#### Task statement:
When you reach the line containing "LUX1 pin SCL: D3 -> D0" in the entries below, please begin setting down lines exactly, stop only after the last one, and add nothing else.

BEGIN Material for the task

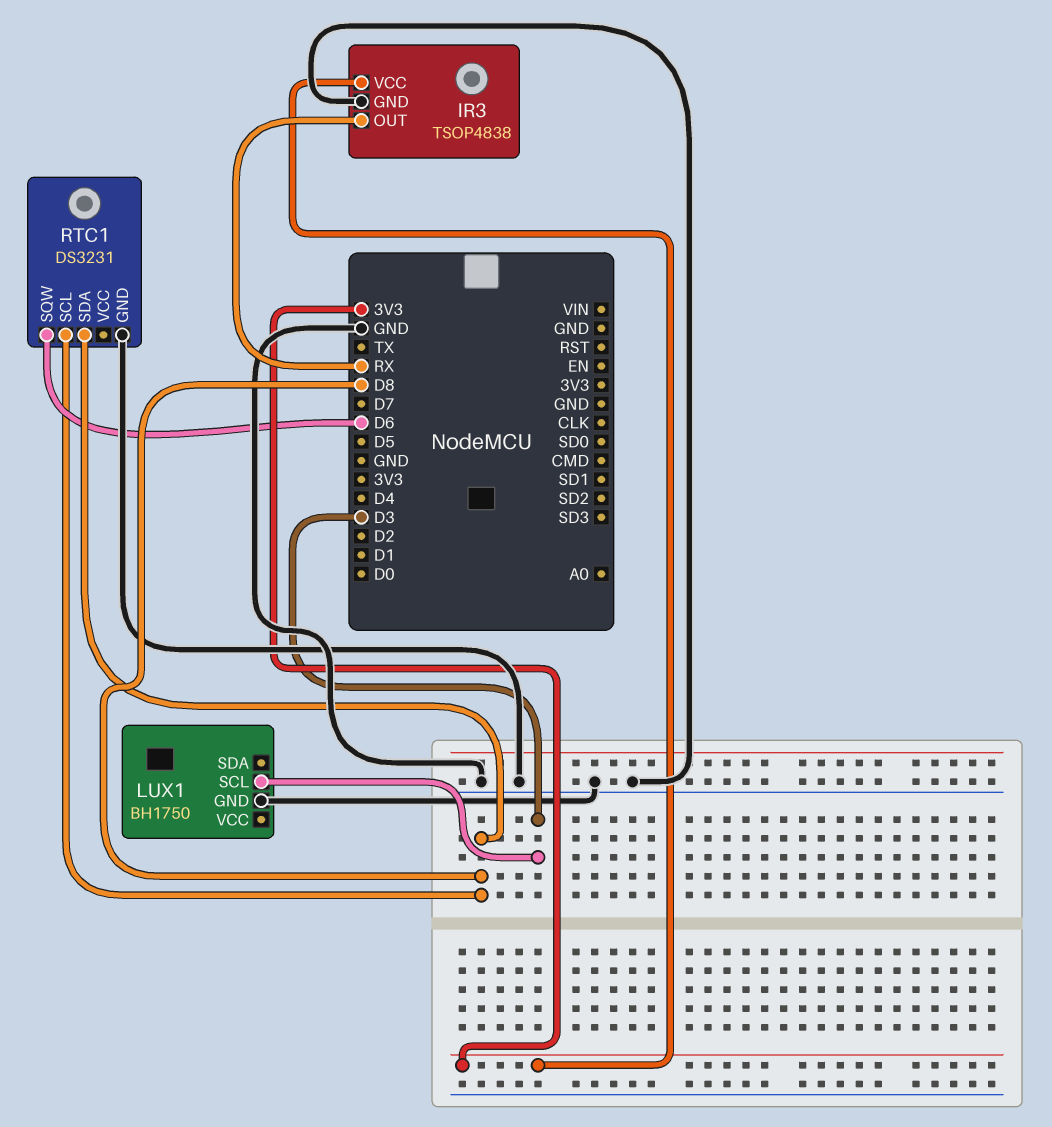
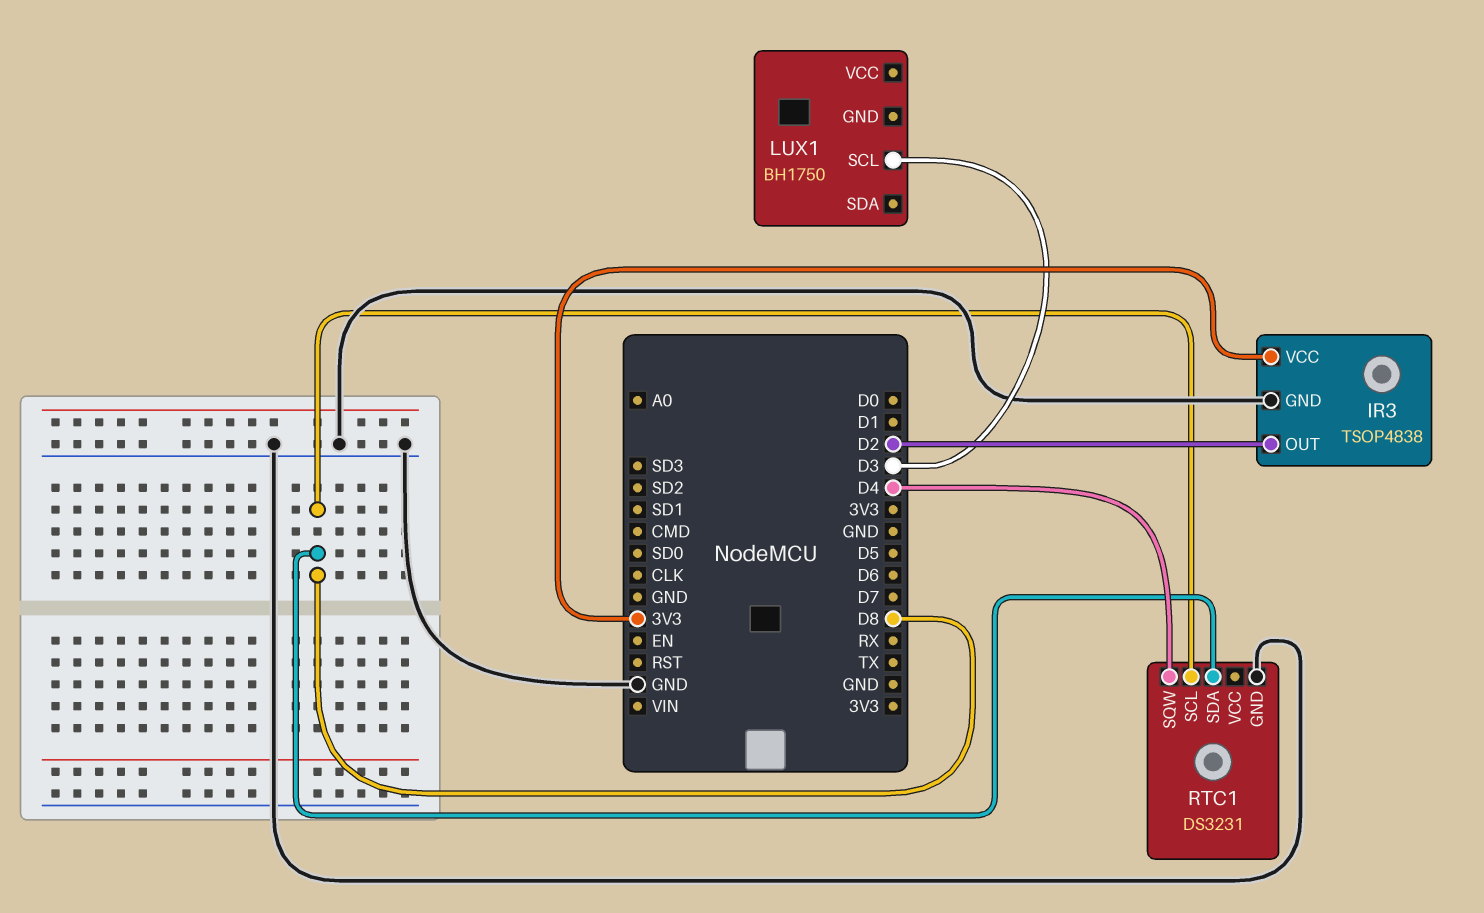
IR3 pin OUT: RX -> D2
LUX1 pin GND: GND -> none
RTC1 pin SQW: D6 -> D4

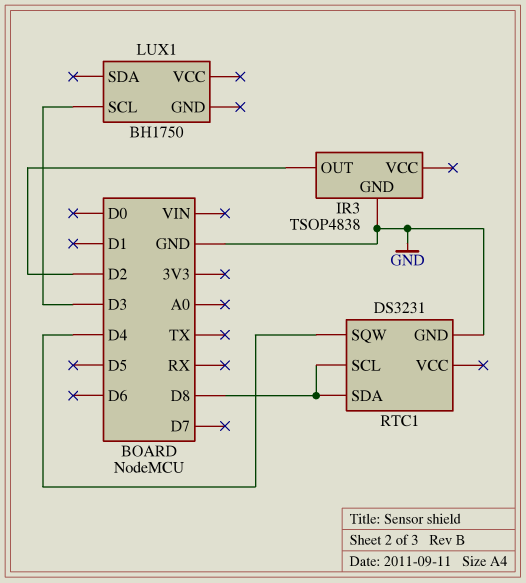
IR3 pin VCC: 3V3 -> none

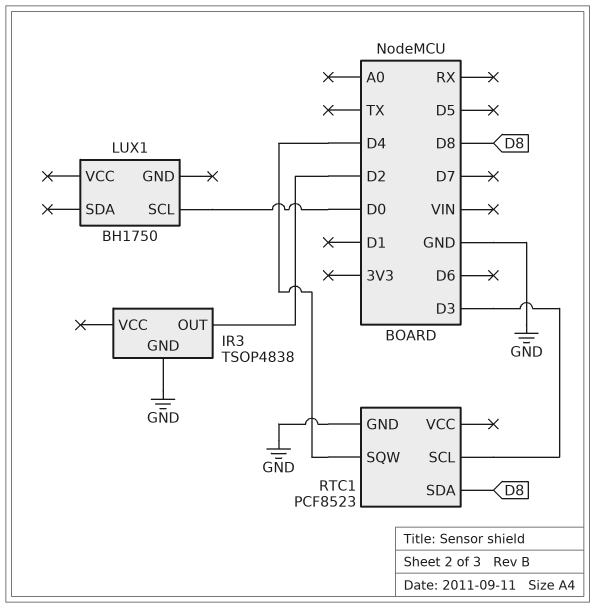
LUX1 pin SCL: D3 -> D0
RTC1: DS3231 -> PCF8523
RTC1 pin SCL: D8 -> D3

END Material for the task

#### Exercise output:
LUX1 pin SCL: D3 -> D0
RTC1: DS3231 -> PCF8523
RTC1 pin SCL: D8 -> D3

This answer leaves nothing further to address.